Exercise brief
Copy the entries out again in full.

(Saved entries)
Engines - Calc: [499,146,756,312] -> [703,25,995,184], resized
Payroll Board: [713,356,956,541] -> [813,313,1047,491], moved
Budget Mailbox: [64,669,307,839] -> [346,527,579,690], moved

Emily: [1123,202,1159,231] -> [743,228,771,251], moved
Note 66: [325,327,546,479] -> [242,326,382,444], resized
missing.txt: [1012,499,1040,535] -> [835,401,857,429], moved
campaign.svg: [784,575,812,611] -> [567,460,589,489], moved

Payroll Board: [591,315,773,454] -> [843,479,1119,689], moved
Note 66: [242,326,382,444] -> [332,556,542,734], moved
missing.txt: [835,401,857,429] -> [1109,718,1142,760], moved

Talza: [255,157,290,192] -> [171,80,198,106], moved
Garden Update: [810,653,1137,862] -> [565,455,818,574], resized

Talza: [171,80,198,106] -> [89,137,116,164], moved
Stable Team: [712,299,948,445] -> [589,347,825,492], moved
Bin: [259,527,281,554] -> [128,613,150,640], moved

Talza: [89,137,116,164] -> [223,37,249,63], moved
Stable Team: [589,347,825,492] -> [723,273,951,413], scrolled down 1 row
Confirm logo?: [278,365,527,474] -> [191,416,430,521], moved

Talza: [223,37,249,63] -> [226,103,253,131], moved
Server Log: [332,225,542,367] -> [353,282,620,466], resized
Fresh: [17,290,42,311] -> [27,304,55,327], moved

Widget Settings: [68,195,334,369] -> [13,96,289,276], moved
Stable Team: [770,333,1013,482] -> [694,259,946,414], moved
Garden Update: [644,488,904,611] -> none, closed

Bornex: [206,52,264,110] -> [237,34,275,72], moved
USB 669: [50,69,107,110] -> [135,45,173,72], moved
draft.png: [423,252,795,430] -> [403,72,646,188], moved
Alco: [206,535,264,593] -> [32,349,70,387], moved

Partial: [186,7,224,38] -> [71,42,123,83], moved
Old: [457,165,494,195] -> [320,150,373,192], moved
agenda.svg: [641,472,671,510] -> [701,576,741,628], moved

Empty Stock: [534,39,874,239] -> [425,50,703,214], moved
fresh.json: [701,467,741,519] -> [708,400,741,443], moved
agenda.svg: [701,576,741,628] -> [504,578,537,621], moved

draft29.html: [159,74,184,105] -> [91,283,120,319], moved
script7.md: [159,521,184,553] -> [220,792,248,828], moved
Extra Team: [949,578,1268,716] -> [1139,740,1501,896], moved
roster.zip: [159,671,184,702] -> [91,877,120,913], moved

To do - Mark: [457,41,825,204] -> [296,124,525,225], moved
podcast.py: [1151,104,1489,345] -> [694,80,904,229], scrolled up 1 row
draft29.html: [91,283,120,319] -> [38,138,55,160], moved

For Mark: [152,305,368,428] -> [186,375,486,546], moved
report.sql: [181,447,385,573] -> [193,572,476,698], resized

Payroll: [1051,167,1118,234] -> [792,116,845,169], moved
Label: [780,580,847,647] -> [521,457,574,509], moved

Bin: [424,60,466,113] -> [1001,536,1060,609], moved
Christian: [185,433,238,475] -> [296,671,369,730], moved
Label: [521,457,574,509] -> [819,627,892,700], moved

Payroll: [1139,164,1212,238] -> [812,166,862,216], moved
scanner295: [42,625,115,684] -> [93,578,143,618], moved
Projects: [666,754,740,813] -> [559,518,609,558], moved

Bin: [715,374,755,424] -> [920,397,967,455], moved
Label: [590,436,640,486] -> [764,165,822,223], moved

Answer
Engines - Calc: [499,146,756,312] -> [703,25,995,184], resized
Payroll Board: [713,356,956,541] -> [813,313,1047,491], moved
Budget Mailbox: [64,669,307,839] -> [346,527,579,690], moved

Emily: [1123,202,1159,231] -> [743,228,771,251], moved
Note 66: [325,327,546,479] -> [242,326,382,444], resized
missing.txt: [1012,499,1040,535] -> [835,401,857,429], moved
campaign.svg: [784,575,812,611] -> [567,460,589,489], moved

Payroll Board: [591,315,773,454] -> [843,479,1119,689], moved
Note 66: [242,326,382,444] -> [332,556,542,734], moved
missing.txt: [835,401,857,429] -> [1109,718,1142,760], moved

Talza: [255,157,290,192] -> [171,80,198,106], moved
Garden Update: [810,653,1137,862] -> [565,455,818,574], resized

Talza: [171,80,198,106] -> [89,137,116,164], moved
Stable Team: [712,299,948,445] -> [589,347,825,492], moved
Bin: [259,527,281,554] -> [128,613,150,640], moved

Talza: [89,137,116,164] -> [223,37,249,63], moved
Stable Team: [589,347,825,492] -> [723,273,951,413], scrolled down 1 row
Confirm logo?: [278,365,527,474] -> [191,416,430,521], moved

Talza: [223,37,249,63] -> [226,103,253,131], moved
Server Log: [332,225,542,367] -> [353,282,620,466], resized
Fresh: [17,290,42,311] -> [27,304,55,327], moved

Widget Settings: [68,195,334,369] -> [13,96,289,276], moved
Stable Team: [770,333,1013,482] -> [694,259,946,414], moved
Garden Update: [644,488,904,611] -> none, closed

Bornex: [206,52,264,110] -> [237,34,275,72], moved
USB 669: [50,69,107,110] -> [135,45,173,72], moved
draft.png: [423,252,795,430] -> [403,72,646,188], moved
Alco: [206,535,264,593] -> [32,349,70,387], moved

Partial: [186,7,224,38] -> [71,42,123,83], moved
Old: [457,165,494,195] -> [320,150,373,192], moved
agenda.svg: [641,472,671,510] -> [701,576,741,628], moved

Empty Stock: [534,39,874,239] -> [425,50,703,214], moved
fresh.json: [701,467,741,519] -> [708,400,741,443], moved
agenda.svg: [701,576,741,628] -> [504,578,537,621], moved

draft29.html: [159,74,184,105] -> [91,283,120,319], moved
script7.md: [159,521,184,553] -> [220,792,248,828], moved
Extra Team: [949,578,1268,716] -> [1139,740,1501,896], moved
roster.zip: [159,671,184,702] -> [91,877,120,913], moved

To do - Mark: [457,41,825,204] -> [296,124,525,225], moved
podcast.py: [1151,104,1489,345] -> [694,80,904,229], scrolled up 1 row
draft29.html: [91,283,120,319] -> [38,138,55,160], moved

For Mark: [152,305,368,428] -> [186,375,486,546], moved
report.sql: [181,447,385,573] -> [193,572,476,698], resized

Payroll: [1051,167,1118,234] -> [792,116,845,169], moved
Label: [780,580,847,647] -> [521,457,574,509], moved

Bin: [424,60,466,113] -> [1001,536,1060,609], moved
Christian: [185,433,238,475] -> [296,671,369,730], moved
Label: [521,457,574,509] -> [819,627,892,700], moved

Payroll: [1139,164,1212,238] -> [812,166,862,216], moved
scanner295: [42,625,115,684] -> [93,578,143,618], moved
Projects: [666,754,740,813] -> [559,518,609,558], moved

Bin: [715,374,755,424] -> [920,397,967,455], moved
Label: [590,436,640,486] -> [764,165,822,223], moved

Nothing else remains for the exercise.